Where a picture appears in the data below, exclude it; restate everything else word for word.
··· Recorded data ···
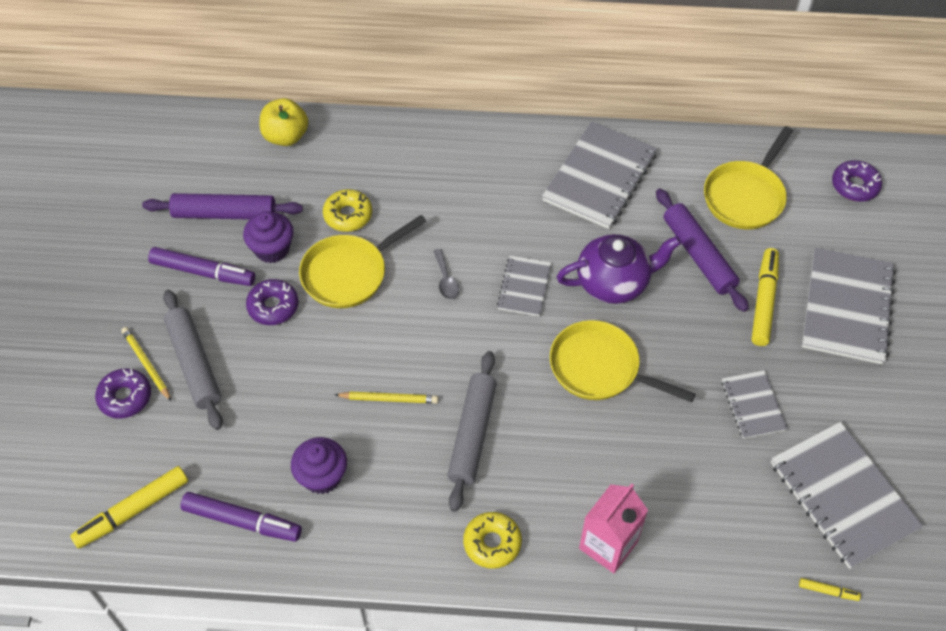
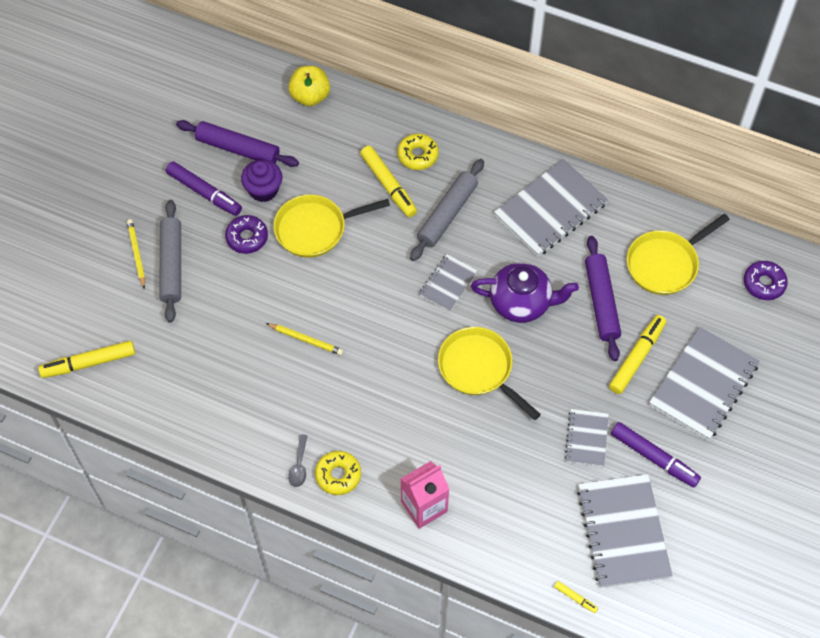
camera: 20 degrees right, 5 degrees up
(125, 397) = (112, 274): purple donut -> none
(242, 521) = (163, 397): purple marker -> purple marker (654, 457)
(322, 476) = (233, 383): purple cupcake -> none
(348, 215) = (333, 180): yellow donut -> yellow donut (418, 155)
(412, 203) = (388, 185): none -> yellow marker
(446, 280) = (388, 258): grey spoon -> grey spoon (299, 466)
(472, 434) = (357, 388): grey rolling pin -> grey rolling pin (447, 214)

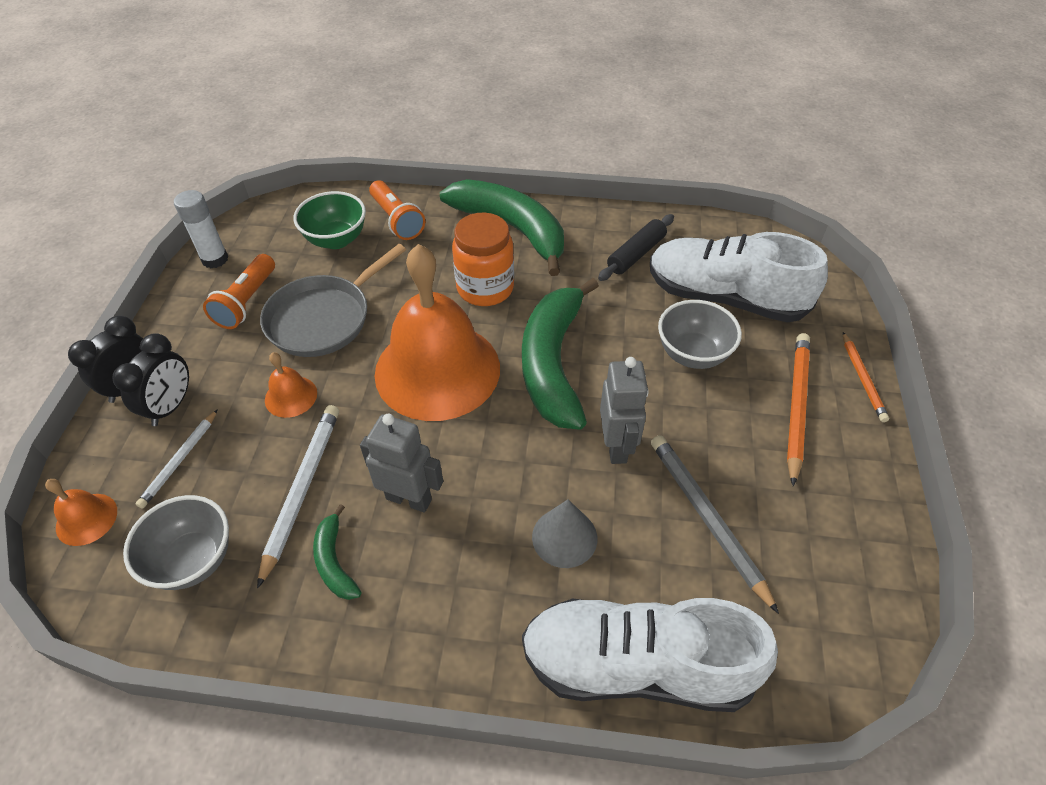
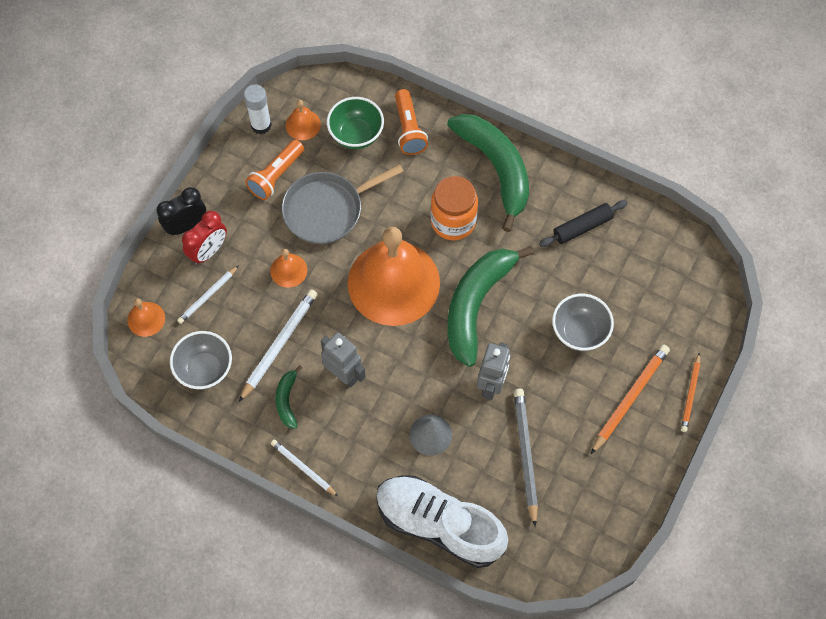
camera: 20 degrees right, 15 degrees up
(171, 406) = (208, 251): black clock -> red clock
(268, 246) = (303, 124): none -> orange bell
(390, 655) = (303, 468): none -> white pencil
(725, 297) = (630, 291): white shoe -> none

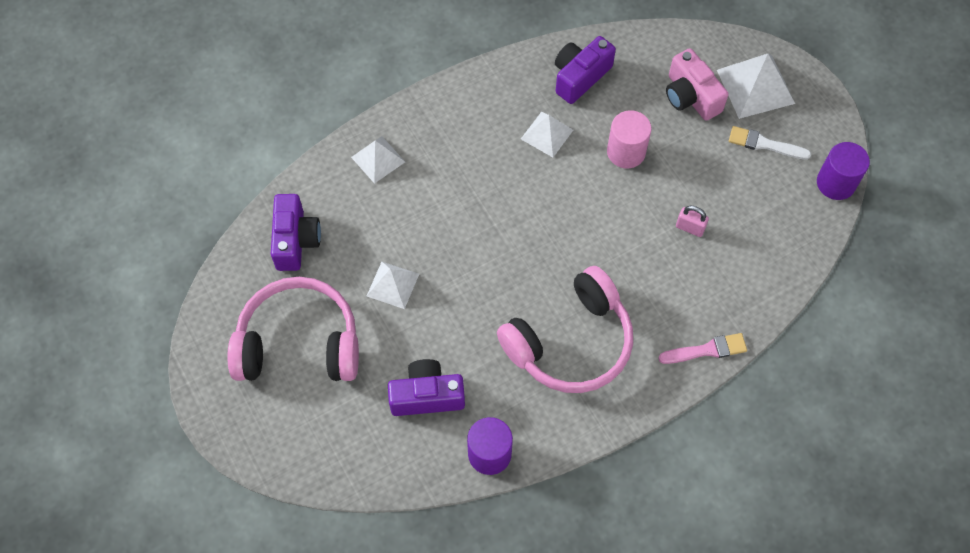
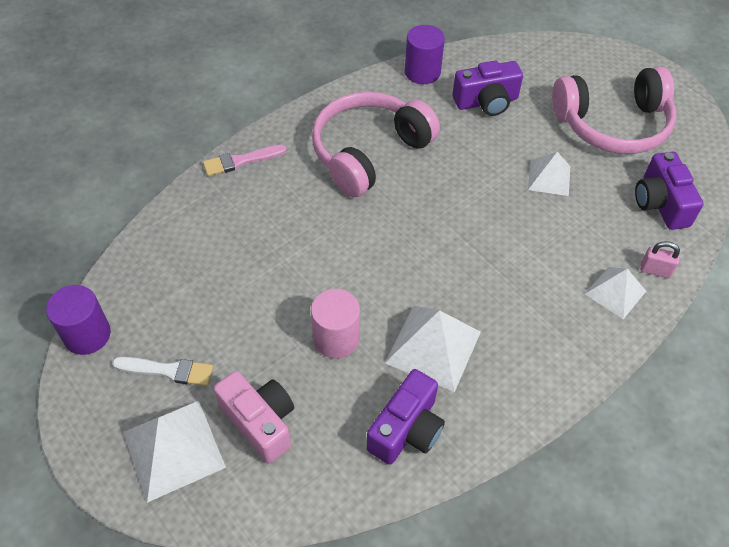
camera: 170 degrees right, 10 degrees down
(547, 134) = (433, 347): white pyramid -> white pyramid, size x1.59
(690, 228) = (258, 265): pink padlock -> pink padlock (655, 270)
···
Response box:
camera: 20 degrees right, 5 degrees up
(125, 397) = (112, 274): purple donut -> none
(242, 521) = (163, 397): purple marker -> purple marker (654, 457)
(322, 476) = (233, 383): purple cupcake -> none
(348, 215) = (333, 180): yellow donut -> yellow donut (418, 155)
(412, 203) = (388, 185): none -> yellow marker
(446, 280) = (388, 258): grey spoon -> grey spoon (299, 466)
(472, 434) = (357, 388): grey rolling pin -> grey rolling pin (447, 214)

camera: 20 degrees right, 15 degrees up
(171, 406) = (208, 251): black clock -> red clock
(268, 246) = (303, 124): none -> orange bell
(390, 655) = (303, 468): none -> white pencil
(725, 297) = (630, 291): white shoe -> none

camera: 170 degrees right, 10 degrees down
(547, 134) = (433, 347): white pyramid -> white pyramid, size x1.59
(690, 228) = (258, 265): pink padlock -> pink padlock (655, 270)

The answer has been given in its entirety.